[Change detection outputs]
━━━━━━━━━━━━━━━━

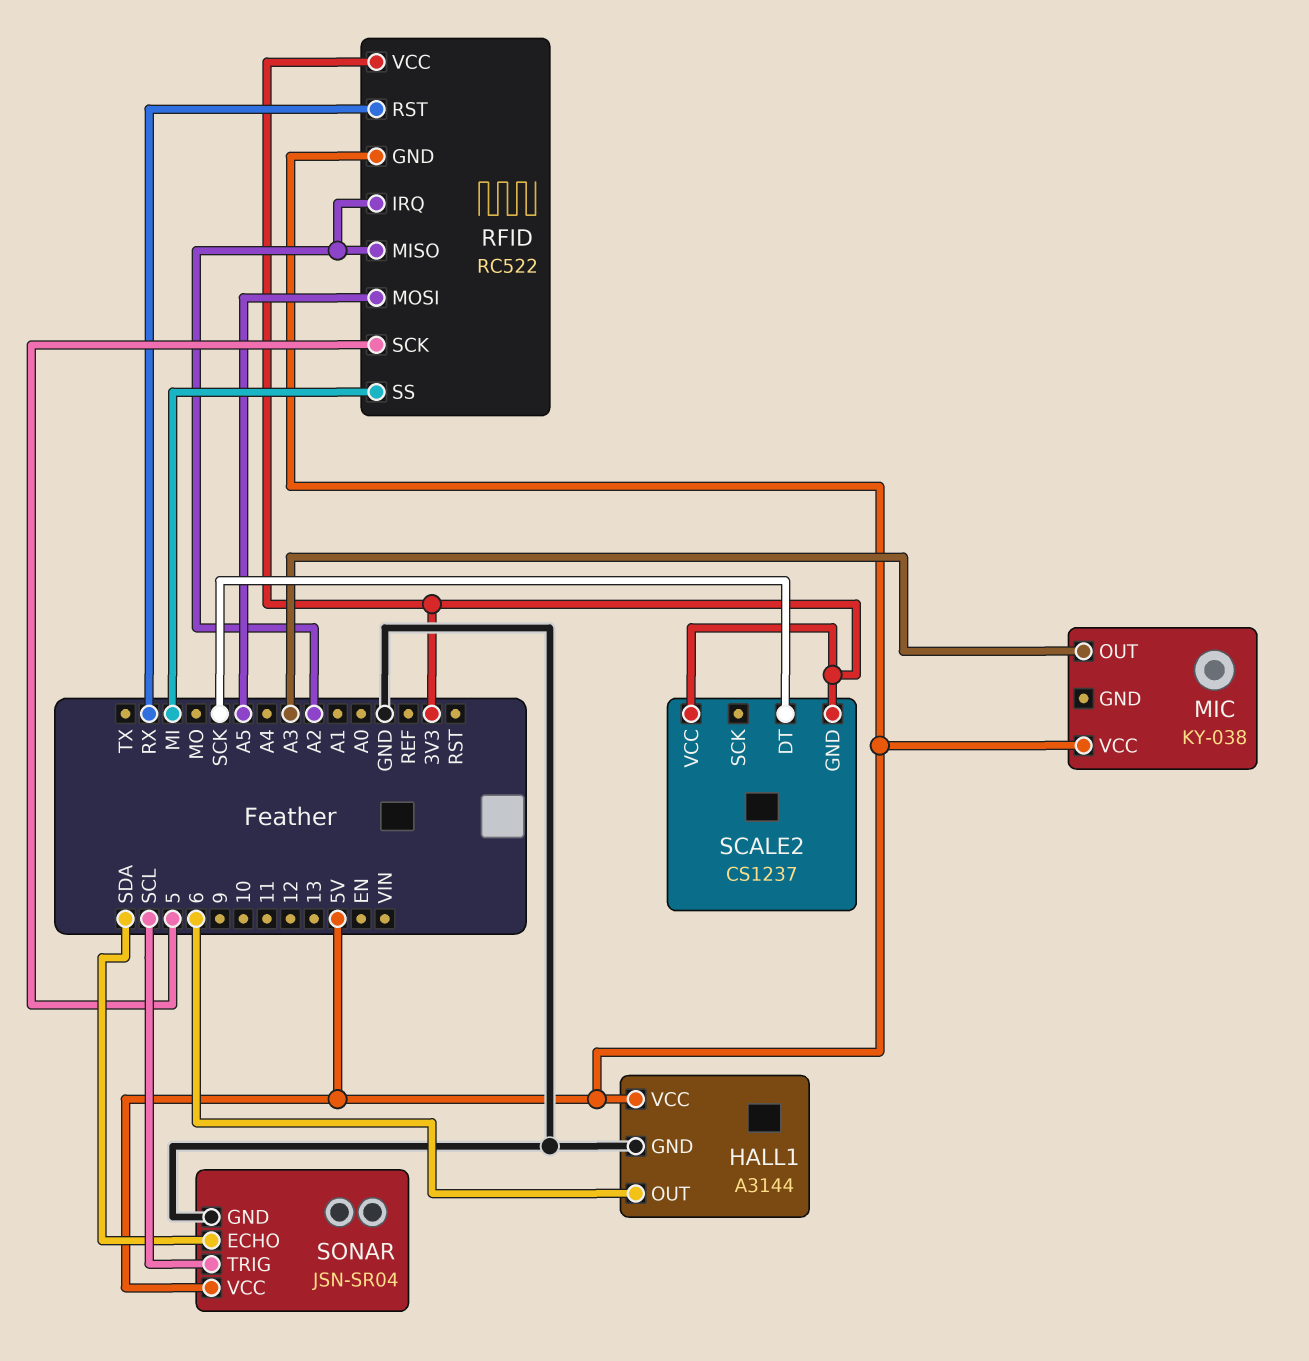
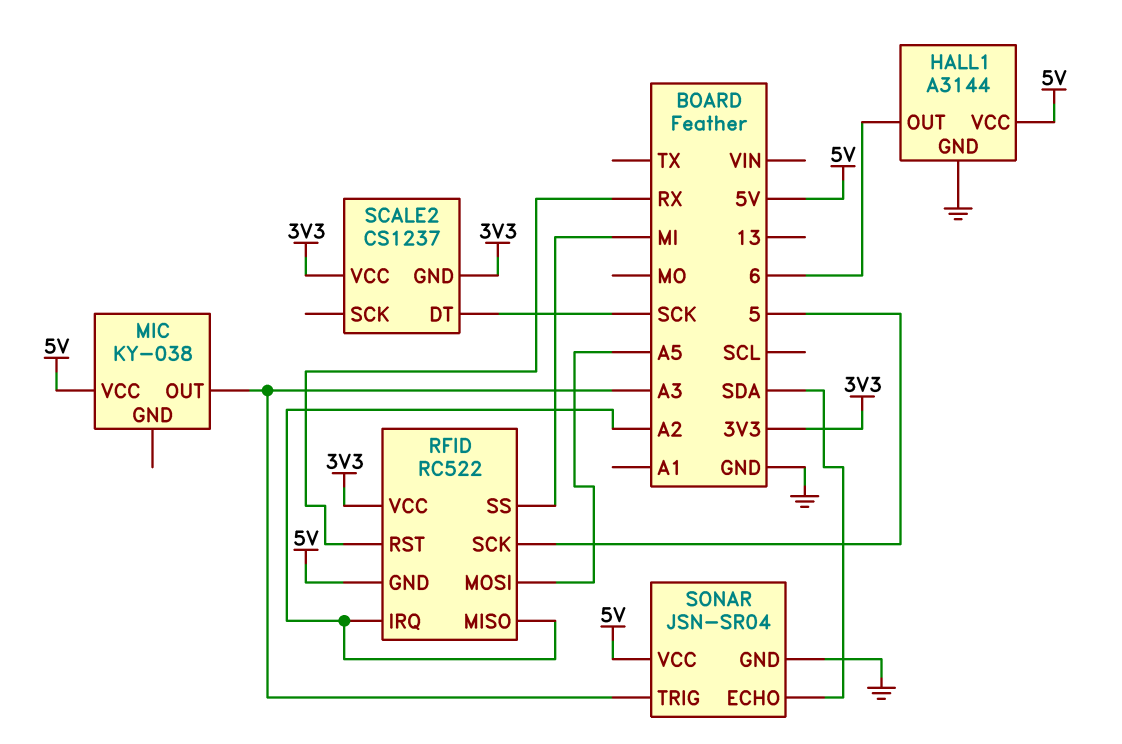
SONAR pin TRIG: SCL -> A3

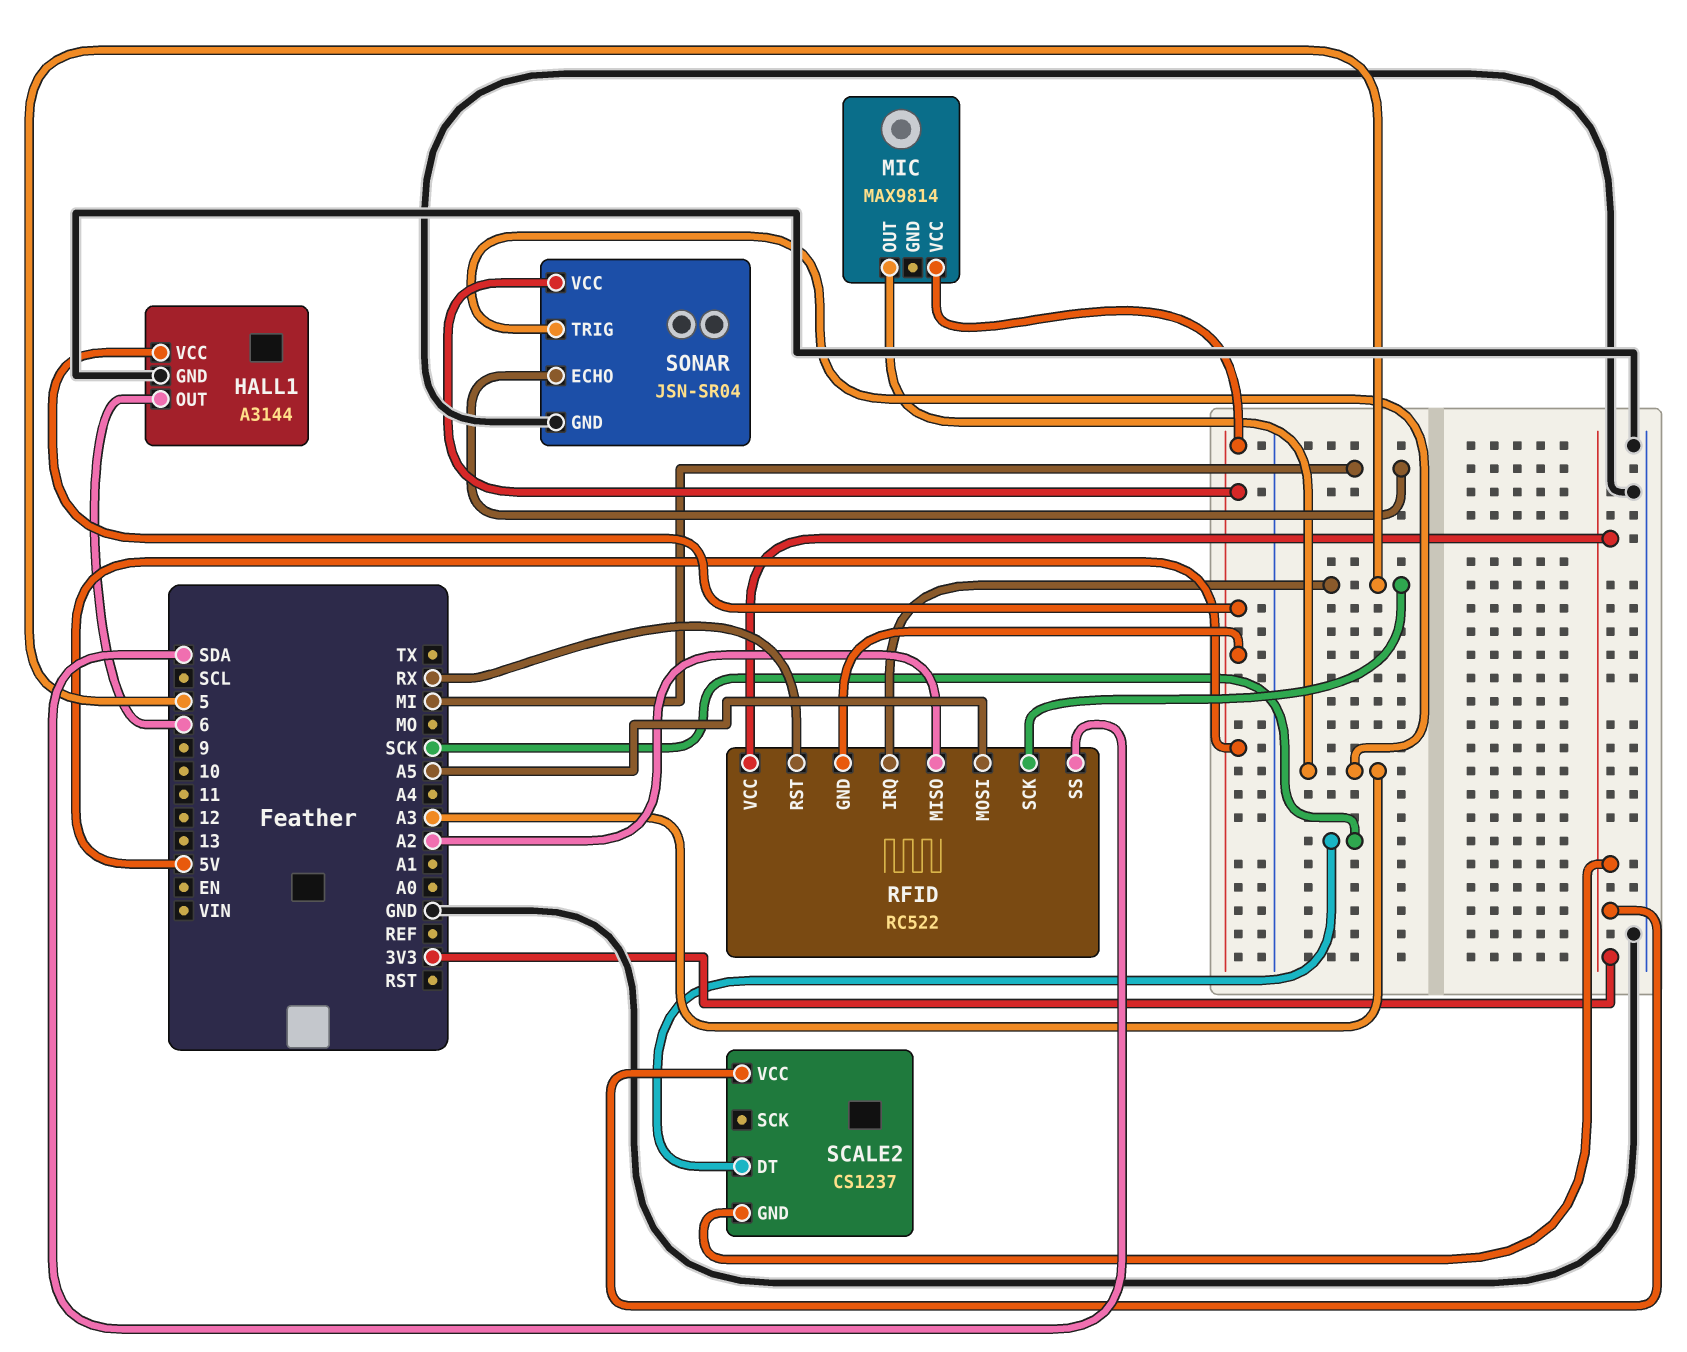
MIC: KY-038 -> MAX9814
RFID pin IRQ: A2 -> 5
RFID pin SS: MI -> SDA
SONAR pin ECHO: SDA -> MI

━━━━━━━━━━━━━━━━

Exercise instructions:
Copy the data above line for line, skipping every picture.

The answer:
SONAR pin TRIG: SCL -> A3

MIC: KY-038 -> MAX9814
RFID pin IRQ: A2 -> 5
RFID pin SS: MI -> SDA
SONAR pin ECHO: SDA -> MI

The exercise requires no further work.